* **Data for processing**
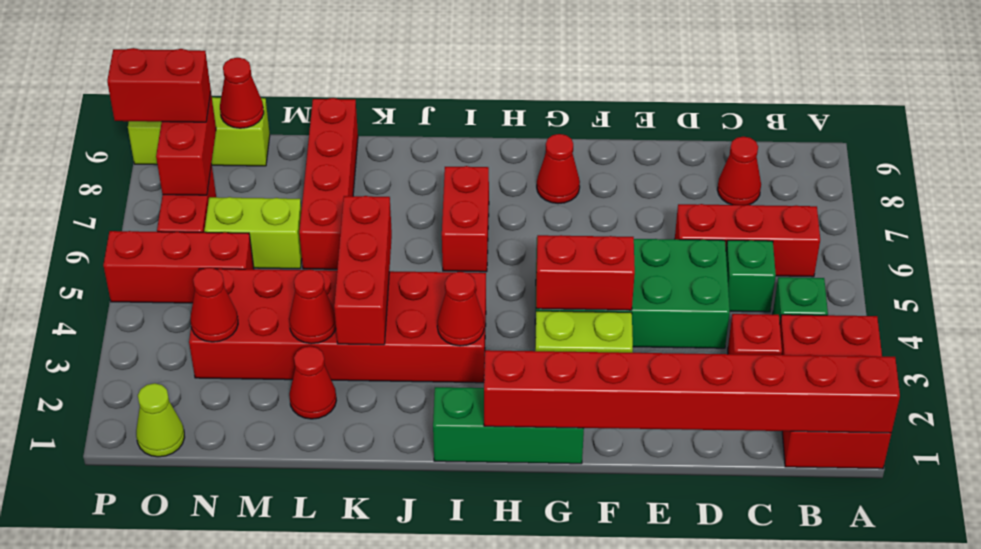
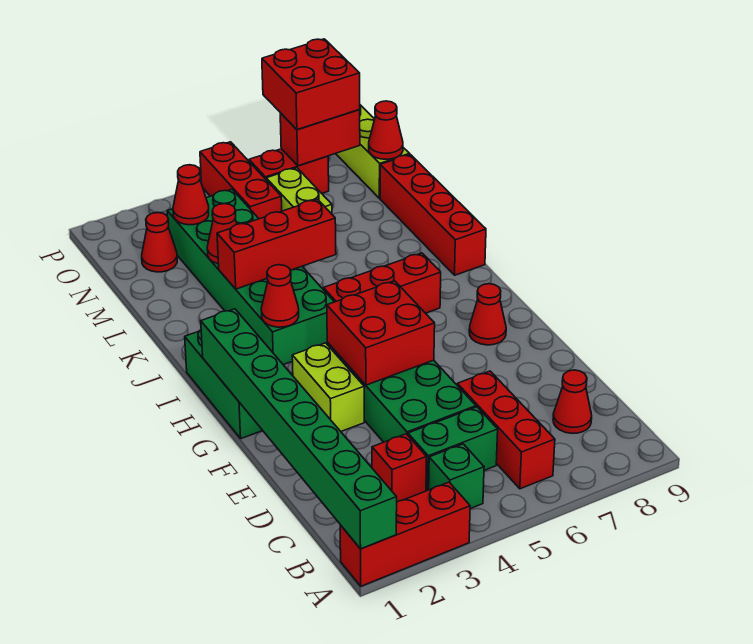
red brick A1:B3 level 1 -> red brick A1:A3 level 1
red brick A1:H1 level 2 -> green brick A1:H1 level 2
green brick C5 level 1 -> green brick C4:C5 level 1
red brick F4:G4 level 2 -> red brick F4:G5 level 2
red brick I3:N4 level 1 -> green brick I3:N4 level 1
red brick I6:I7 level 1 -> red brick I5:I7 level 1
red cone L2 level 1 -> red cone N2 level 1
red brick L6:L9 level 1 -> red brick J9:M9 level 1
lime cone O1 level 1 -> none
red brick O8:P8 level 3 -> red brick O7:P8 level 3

...

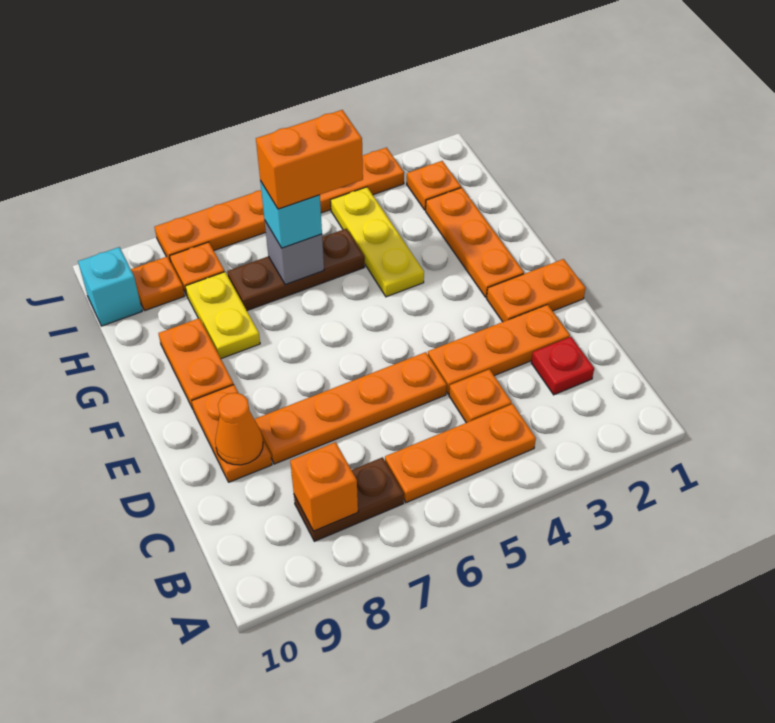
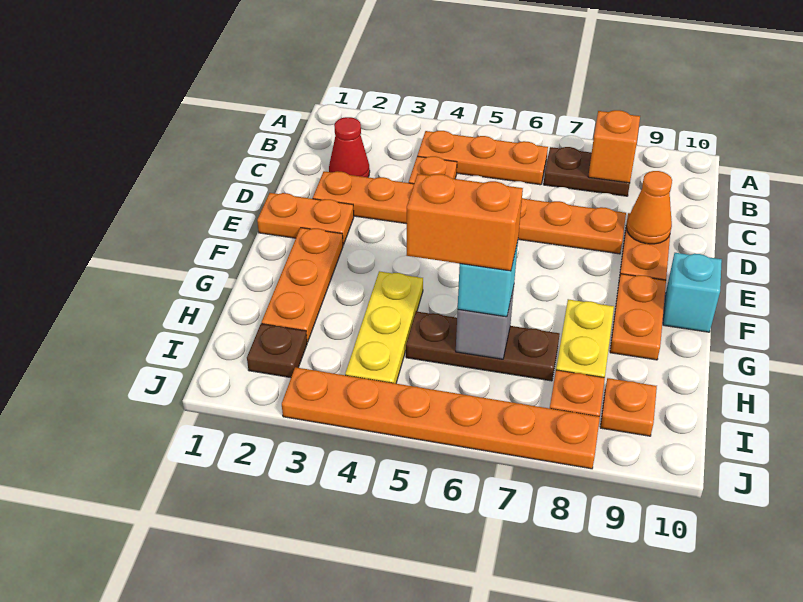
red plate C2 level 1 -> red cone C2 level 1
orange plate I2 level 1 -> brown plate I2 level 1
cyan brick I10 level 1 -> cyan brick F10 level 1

--

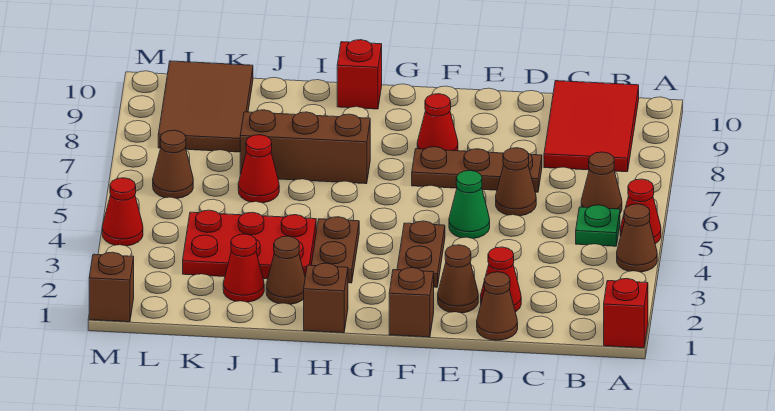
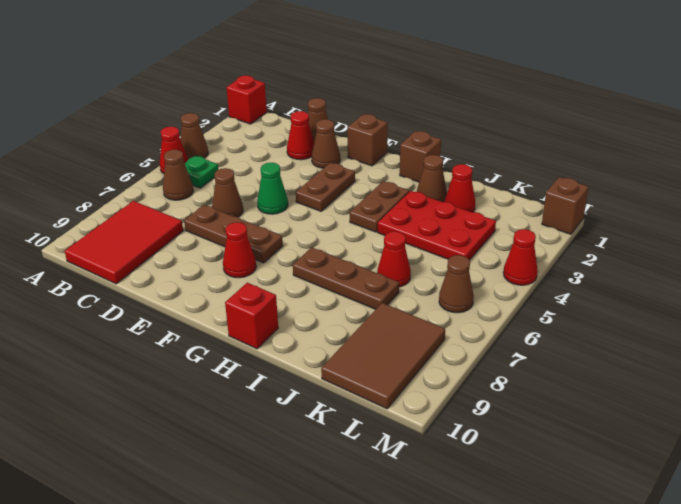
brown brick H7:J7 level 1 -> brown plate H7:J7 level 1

* **Task to carry out**
A single number is required: the count of lines in the listing that contain the string "plate".

* **Answer box**
3